AIM OF THE EXERCISE | Hand back the entries below exactly.
=====
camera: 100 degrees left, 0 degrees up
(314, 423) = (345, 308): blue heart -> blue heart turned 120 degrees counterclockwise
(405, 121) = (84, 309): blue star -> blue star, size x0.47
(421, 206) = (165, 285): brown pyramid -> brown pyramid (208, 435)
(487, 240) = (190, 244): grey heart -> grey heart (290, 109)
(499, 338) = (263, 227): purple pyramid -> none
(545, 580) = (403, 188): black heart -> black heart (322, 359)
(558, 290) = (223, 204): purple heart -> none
=====
RESULT OF THE EXERCISE |
camera: 100 degrees left, 0 degrees up
(314, 423) = (345, 308): blue heart -> blue heart turned 120 degrees counterclockwise
(405, 121) = (84, 309): blue star -> blue star, size x0.47
(421, 206) = (165, 285): brown pyramid -> brown pyramid (208, 435)
(487, 240) = (190, 244): grey heart -> grey heart (290, 109)
(499, 338) = (263, 227): purple pyramid -> none
(545, 580) = (403, 188): black heart -> black heart (322, 359)
(558, 290) = (223, 204): purple heart -> none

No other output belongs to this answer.